| About this exercise |
Read the records below and copy each line that contains "SOIL".

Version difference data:
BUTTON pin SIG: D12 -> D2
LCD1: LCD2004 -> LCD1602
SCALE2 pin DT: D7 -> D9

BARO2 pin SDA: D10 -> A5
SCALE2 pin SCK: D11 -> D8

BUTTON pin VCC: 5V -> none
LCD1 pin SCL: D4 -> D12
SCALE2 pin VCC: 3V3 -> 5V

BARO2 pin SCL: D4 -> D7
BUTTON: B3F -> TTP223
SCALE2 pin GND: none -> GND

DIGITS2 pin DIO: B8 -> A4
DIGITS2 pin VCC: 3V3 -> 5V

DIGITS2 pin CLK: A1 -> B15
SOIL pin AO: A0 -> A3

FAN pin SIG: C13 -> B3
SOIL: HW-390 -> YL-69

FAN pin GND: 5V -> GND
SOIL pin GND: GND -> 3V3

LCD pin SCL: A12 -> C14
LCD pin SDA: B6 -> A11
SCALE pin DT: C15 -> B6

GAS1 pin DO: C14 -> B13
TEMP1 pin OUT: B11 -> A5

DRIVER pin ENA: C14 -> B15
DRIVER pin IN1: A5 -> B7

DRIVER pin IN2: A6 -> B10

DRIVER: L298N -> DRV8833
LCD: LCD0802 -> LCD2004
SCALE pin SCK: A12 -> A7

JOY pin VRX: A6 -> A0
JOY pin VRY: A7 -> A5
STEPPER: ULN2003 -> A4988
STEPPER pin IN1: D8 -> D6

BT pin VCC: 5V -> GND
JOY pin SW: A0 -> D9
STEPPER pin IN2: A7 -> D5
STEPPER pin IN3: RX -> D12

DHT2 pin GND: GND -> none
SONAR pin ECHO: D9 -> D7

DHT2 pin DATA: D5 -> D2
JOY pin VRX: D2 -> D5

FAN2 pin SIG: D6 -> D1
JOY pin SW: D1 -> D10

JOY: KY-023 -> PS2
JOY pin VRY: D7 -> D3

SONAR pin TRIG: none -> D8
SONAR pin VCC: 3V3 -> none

| Answer to the exercise |
SOIL pin AO: A0 -> A3
SOIL: HW-390 -> YL-69
SOIL pin GND: GND -> 3V3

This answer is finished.